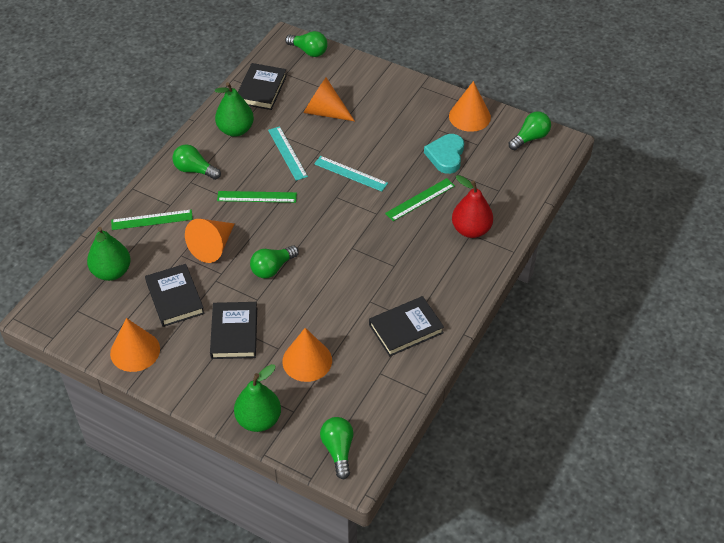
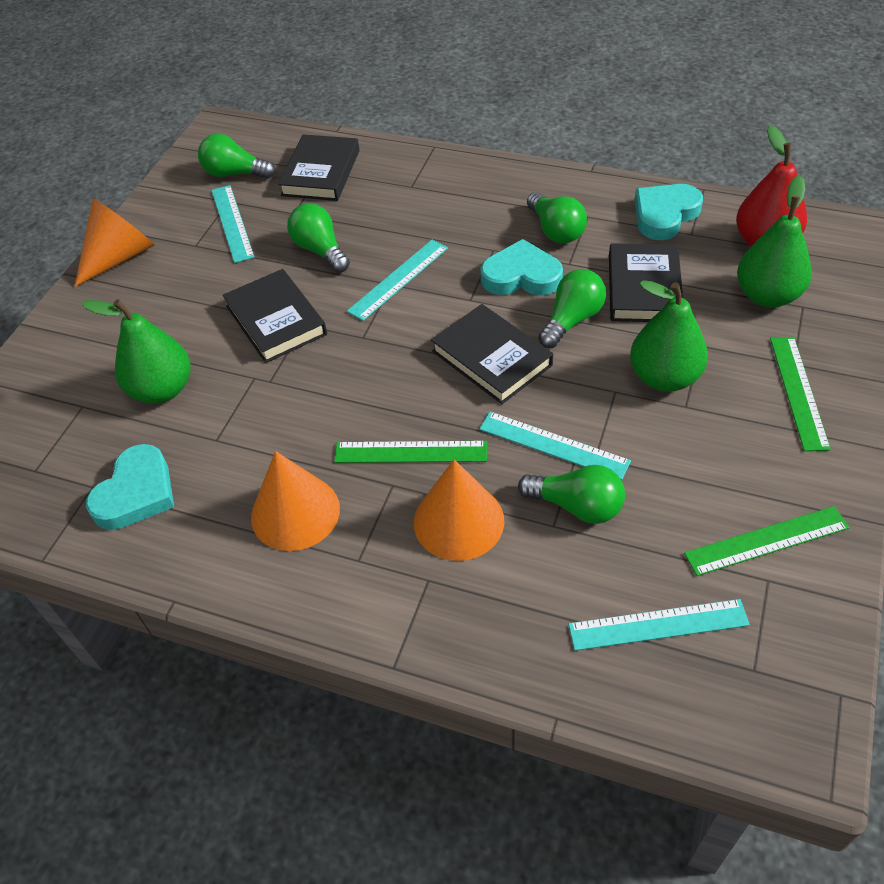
orange cone: 5 -> 3
turquoise heart: 1 -> 3
turquoise ruler: 2 -> 4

•••

== WHAT TO PRODUCE ==
In the copy, include no pictures, but repeat the listing exactly.

== EXERCISE ANSWER ==
orange cone: 5 -> 3
turquoise heart: 1 -> 3
turquoise ruler: 2 -> 4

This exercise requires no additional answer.